**Exercise details:**
Below are entries; output exactly the lines from the one with "(486, 186) = (271, 158): purple" to the one with "(509, 194) = (327, 375): yellow", both included, and nothing else.

BEGIN

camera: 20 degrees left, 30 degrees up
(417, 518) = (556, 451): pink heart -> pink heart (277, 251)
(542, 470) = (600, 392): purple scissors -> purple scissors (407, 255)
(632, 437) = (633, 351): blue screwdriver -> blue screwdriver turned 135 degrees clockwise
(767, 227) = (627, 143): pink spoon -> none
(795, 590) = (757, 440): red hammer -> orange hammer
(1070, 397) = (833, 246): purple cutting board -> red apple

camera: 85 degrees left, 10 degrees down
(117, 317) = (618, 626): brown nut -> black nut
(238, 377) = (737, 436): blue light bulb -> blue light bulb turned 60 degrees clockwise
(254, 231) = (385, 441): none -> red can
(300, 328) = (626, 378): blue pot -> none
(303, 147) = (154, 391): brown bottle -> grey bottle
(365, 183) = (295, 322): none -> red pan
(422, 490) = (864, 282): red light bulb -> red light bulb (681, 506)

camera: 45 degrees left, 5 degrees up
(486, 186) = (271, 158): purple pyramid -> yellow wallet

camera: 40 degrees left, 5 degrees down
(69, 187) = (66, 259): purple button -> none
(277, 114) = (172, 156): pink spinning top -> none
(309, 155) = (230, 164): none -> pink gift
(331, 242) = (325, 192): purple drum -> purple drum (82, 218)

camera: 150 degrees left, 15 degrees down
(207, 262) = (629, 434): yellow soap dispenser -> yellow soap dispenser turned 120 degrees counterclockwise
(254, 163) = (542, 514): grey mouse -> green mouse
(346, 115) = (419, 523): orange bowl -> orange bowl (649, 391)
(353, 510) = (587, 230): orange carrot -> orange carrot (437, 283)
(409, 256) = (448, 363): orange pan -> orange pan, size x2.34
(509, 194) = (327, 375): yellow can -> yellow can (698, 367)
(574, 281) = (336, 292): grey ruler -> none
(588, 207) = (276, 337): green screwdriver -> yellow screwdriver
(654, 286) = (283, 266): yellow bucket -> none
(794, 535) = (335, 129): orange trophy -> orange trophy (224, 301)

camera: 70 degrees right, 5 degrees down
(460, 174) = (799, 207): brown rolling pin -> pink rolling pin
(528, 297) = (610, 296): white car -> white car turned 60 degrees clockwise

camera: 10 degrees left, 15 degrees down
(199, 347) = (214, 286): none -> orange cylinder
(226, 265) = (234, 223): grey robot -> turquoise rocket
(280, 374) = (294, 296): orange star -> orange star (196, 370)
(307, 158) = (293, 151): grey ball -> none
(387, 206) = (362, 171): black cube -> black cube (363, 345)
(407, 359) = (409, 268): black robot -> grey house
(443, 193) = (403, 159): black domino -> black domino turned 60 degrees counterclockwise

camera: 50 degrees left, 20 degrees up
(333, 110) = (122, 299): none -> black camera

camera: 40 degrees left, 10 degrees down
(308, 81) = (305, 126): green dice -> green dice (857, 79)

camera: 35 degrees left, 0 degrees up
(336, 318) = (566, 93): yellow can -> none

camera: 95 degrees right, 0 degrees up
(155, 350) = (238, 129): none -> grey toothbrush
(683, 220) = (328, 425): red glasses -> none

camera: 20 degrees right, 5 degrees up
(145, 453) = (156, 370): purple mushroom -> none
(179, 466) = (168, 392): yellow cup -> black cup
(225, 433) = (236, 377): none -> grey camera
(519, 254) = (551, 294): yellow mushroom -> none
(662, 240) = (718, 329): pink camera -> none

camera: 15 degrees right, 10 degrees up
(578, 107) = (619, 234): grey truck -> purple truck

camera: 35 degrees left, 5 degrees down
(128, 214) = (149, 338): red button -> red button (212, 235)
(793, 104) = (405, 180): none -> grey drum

END

**Solution to the problem:**
(486, 186) = (271, 158): purple pyramid -> yellow wallet

camera: 40 degrees left, 5 degrees down
(69, 187) = (66, 259): purple button -> none
(277, 114) = (172, 156): pink spinning top -> none
(309, 155) = (230, 164): none -> pink gift
(331, 242) = (325, 192): purple drum -> purple drum (82, 218)

camera: 150 degrees left, 15 degrees down
(207, 262) = (629, 434): yellow soap dispenser -> yellow soap dispenser turned 120 degrees counterclockwise
(254, 163) = (542, 514): grey mouse -> green mouse
(346, 115) = (419, 523): orange bowl -> orange bowl (649, 391)
(353, 510) = (587, 230): orange carrot -> orange carrot (437, 283)
(409, 256) = (448, 363): orange pan -> orange pan, size x2.34
(509, 194) = (327, 375): yellow can -> yellow can (698, 367)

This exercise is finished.